■ What is being asked ■
Repeat the data that follows exactly, starting at the line with "green cross: (321, 709)" and ending at the line with "green ellipse: (157, 585)", and leave out every picture.

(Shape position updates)
━━━━━━

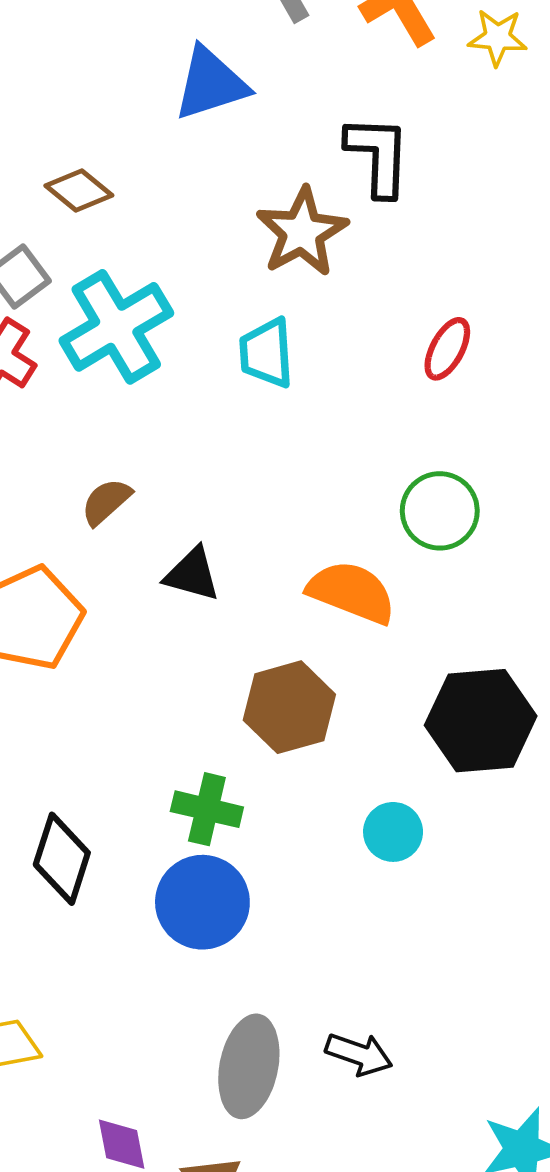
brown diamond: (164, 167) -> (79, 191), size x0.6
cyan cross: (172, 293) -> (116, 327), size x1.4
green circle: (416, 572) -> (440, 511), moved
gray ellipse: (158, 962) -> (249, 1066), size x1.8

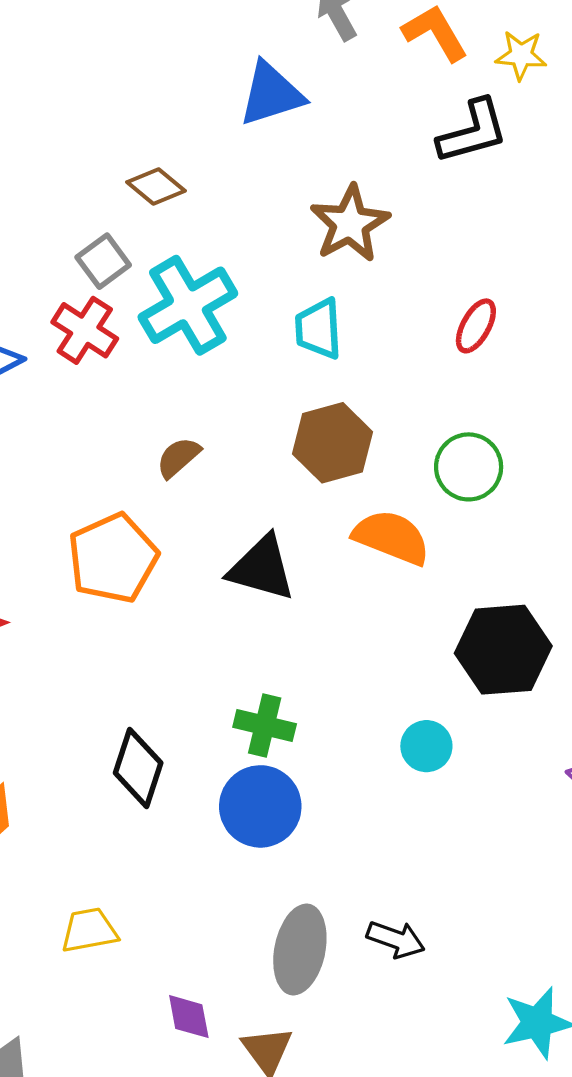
black L-shape: (378, 156) -> (473, 132), moved, turned 72
black triangle: (192, 574) -> (262, 568), moved, size x1.4
brown hexagon: (289, 707) -> (333, 443), moved

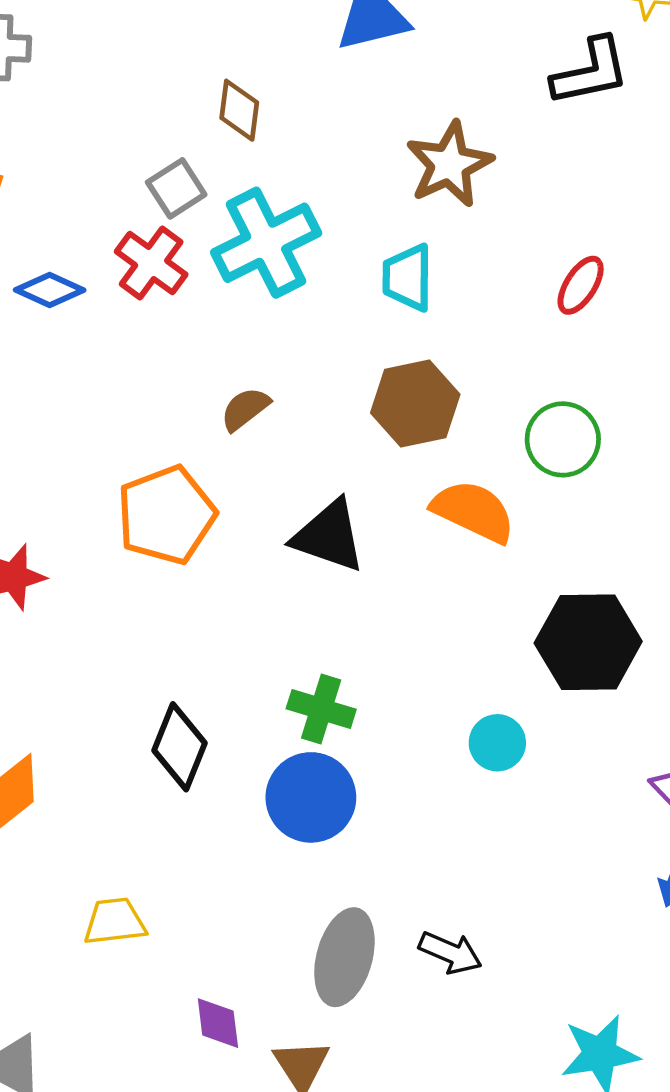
brown diamond: (156, 186) -> (239, 110), turned 54

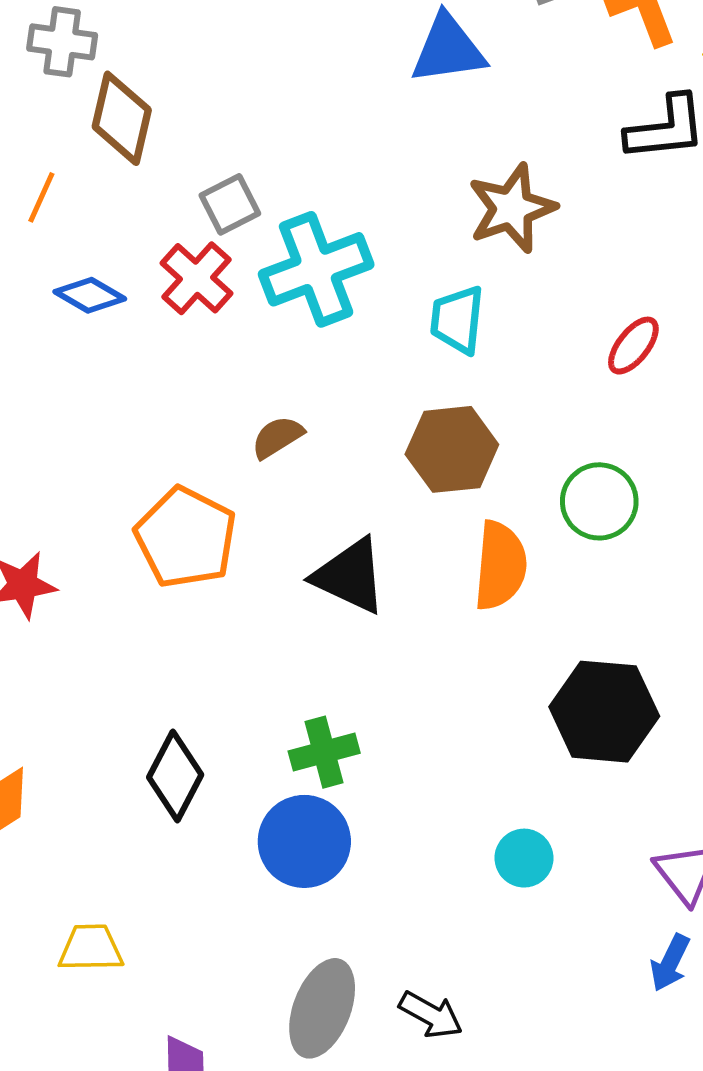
brown diamond: (239, 110) -> (122, 118), moved, size x1.4
orange semicircle: (473, 511) -> (500, 566), turned 64
orange pentagon: (166, 515) -> (186, 538), turned -30
green cross: (321, 709) -> (324, 752), turned -38
cyan circle: (497, 743) -> (524, 858), moved

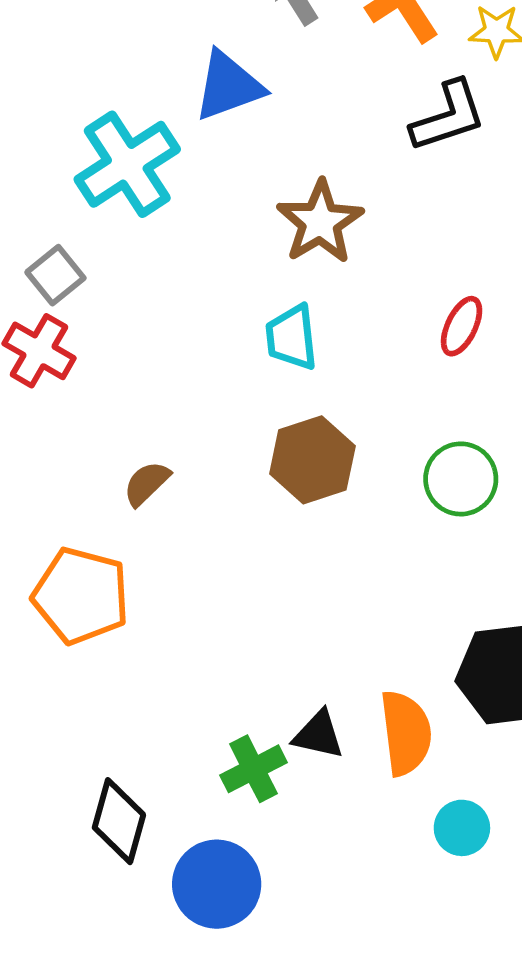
cyan cross: (316, 269) -> (127, 164), moved
orange semicircle: (500, 566) -> (406, 733), moved
black triangle: (350, 576) -> (318, 735), moved, size x0.7
blue circle: (304, 841) -> (217, 884), moved

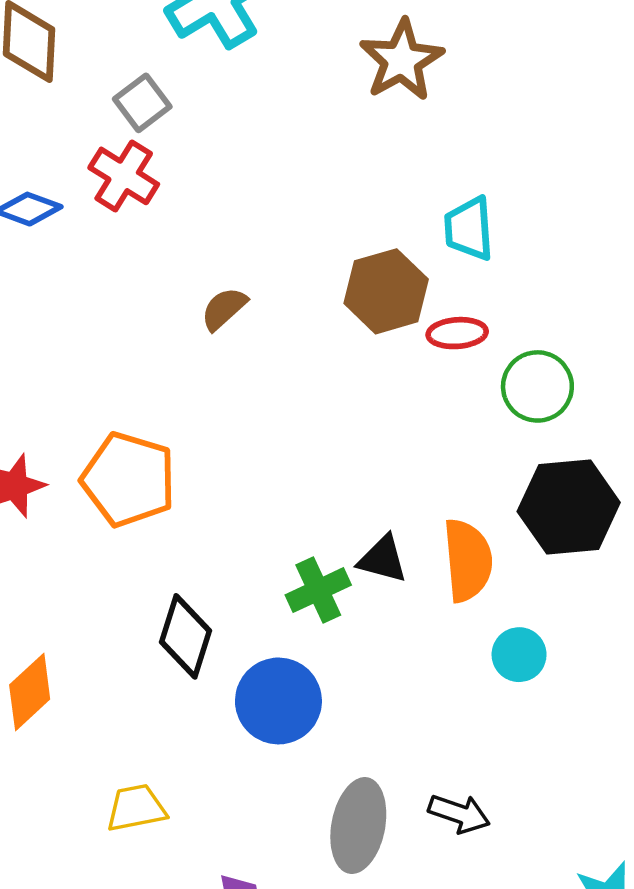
red ellipse: (462, 326) -> (457, 333), moved, turned 58
cyan trapezoid: (292, 337) -> (469, 229), moved
green circle: (461, 479) -> (537, 386), moved
orange pentagon: (81, 596) -> (129, 479), moved

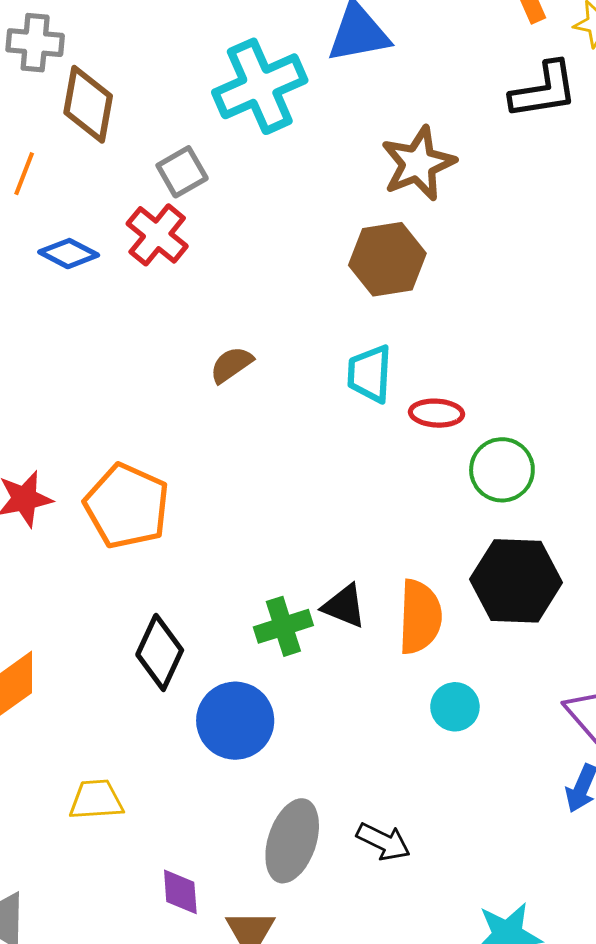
cyan trapezoid: (469, 229) -> (370, 374), moved
brown hexagon: (386, 291) -> (387, 259), moved

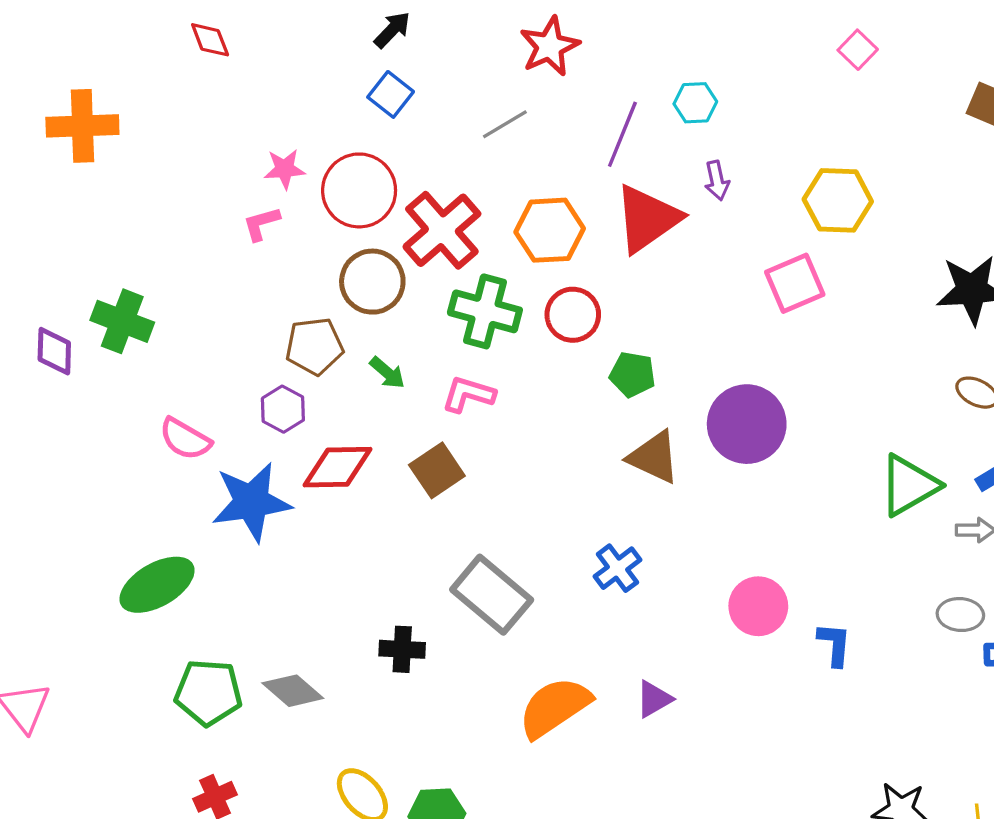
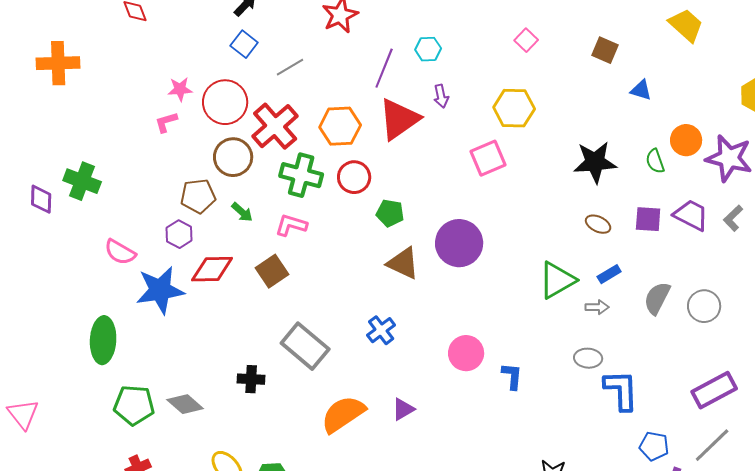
pink square: (858, 50) -> (526, 40), moved
gray line: (505, 124) -> (290, 67), moved
green ellipse: (157, 585) -> (103, 340), turned -57

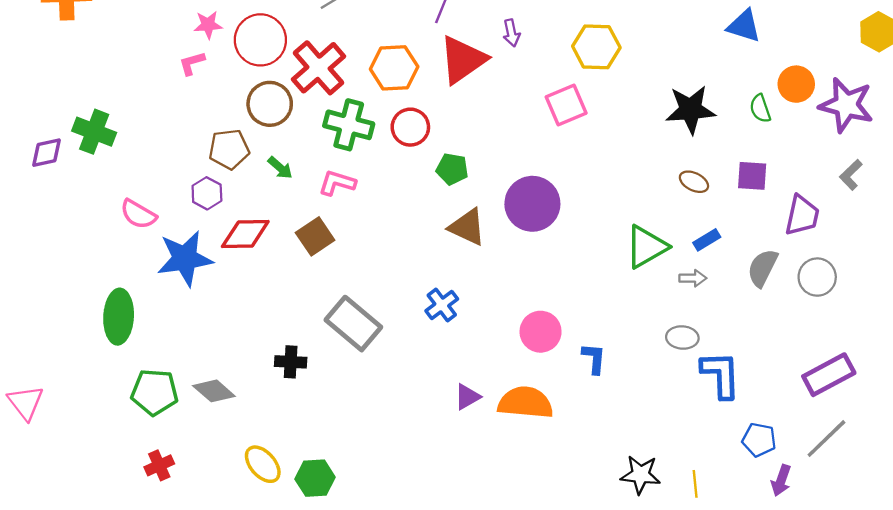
blue triangle: (641, 90) -> (744, 26), size x1.4
purple diamond: (41, 199) -> (47, 153), turned 76
purple trapezoid: (691, 215) -> (802, 215), moved, turned 75
orange semicircle: (343, 414) -> (525, 403), moved, turned 39

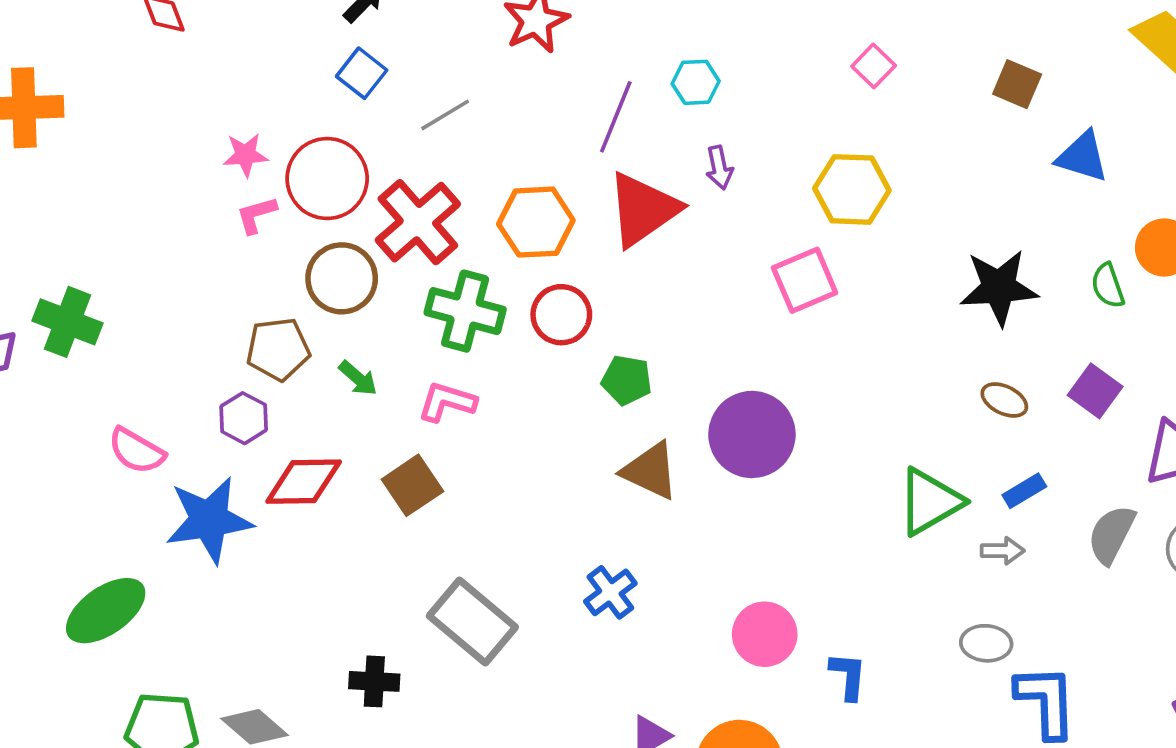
pink L-shape: (192, 63) -> (256, 215), moved
purple square: (752, 176) -> (1095, 391), turned 32
green ellipse: (119, 317) -> (106, 611), turned 52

━━━━━━

■ Written response ■
green cross: (321, 709) -> (324, 752), turned -38
cyan circle: (497, 743) -> (524, 858), moved

cyan cross: (316, 269) -> (127, 164), moved
orange semicircle: (500, 566) -> (406, 733), moved
black triangle: (350, 576) -> (318, 735), moved, size x0.7
blue circle: (304, 841) -> (217, 884), moved

red ellipse: (462, 326) -> (457, 333), moved, turned 58
cyan trapezoid: (292, 337) -> (469, 229), moved
green circle: (461, 479) -> (537, 386), moved
orange pentagon: (81, 596) -> (129, 479), moved

cyan trapezoid: (469, 229) -> (370, 374), moved
brown hexagon: (386, 291) -> (387, 259), moved

pink square: (858, 50) -> (526, 40), moved
gray line: (505, 124) -> (290, 67), moved
green ellipse: (157, 585) -> (103, 340), turned -57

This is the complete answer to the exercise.